• [ACTION ITEM]: Each line from the one containing "Filzstift (lila) (602,373)" to the last line of the listing below must be reproduced exactly, and nothing more.

• [DATASET EXCERPTS]:
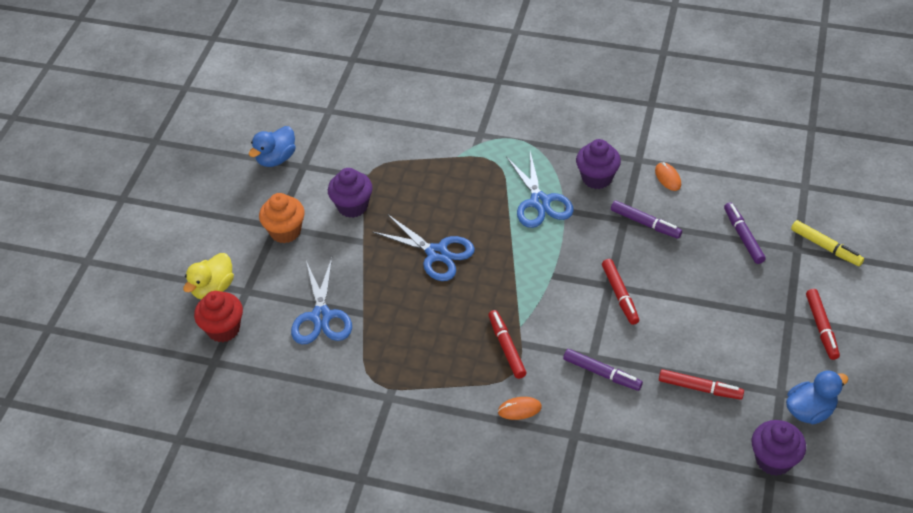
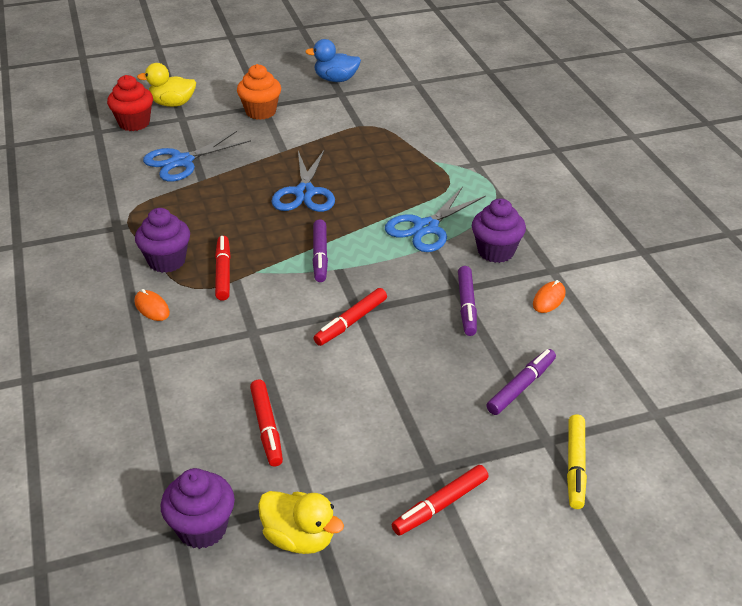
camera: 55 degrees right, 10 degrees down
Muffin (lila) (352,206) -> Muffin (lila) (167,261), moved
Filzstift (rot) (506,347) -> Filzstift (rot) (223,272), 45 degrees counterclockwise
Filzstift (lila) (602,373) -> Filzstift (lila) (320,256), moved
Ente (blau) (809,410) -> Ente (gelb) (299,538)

• [EXPECTED ANSWER]:
Filzstift (lila) (602,373) -> Filzstift (lila) (320,256), moved
Ente (blau) (809,410) -> Ente (gelb) (299,538)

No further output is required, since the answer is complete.